[What needs to be done] Transcribe, unchanged, the lines from the line with "You are a GUI" to the line with "pyautogui.click(x=641, y=1175)", including both of those lines.

[Exercise inputs]

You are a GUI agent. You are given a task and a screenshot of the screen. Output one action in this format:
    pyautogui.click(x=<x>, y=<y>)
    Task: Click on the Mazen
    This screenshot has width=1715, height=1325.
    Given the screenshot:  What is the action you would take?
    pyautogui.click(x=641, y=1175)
==
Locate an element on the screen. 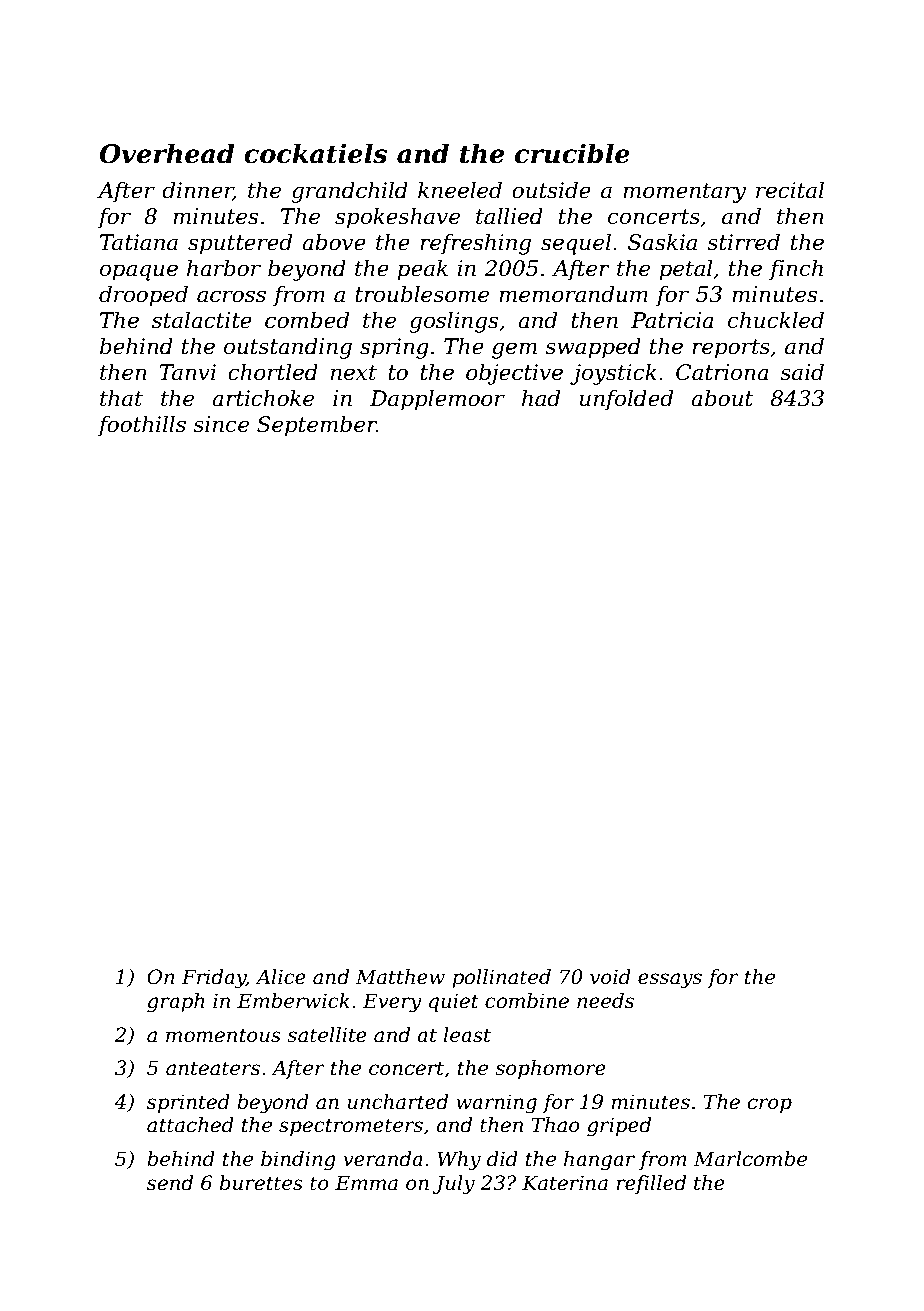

[Complete answer]
You are a GUI agent. You are given a task and a screenshot of the screen. Output one action in this format:
    pyautogui.click(x=<x>, y=<y>)
    Task: Click on the Mazen
    This screenshot has width=1715, height=1325.
    Given the screenshot:  What is the action you would take?
    pyautogui.click(x=641, y=1175)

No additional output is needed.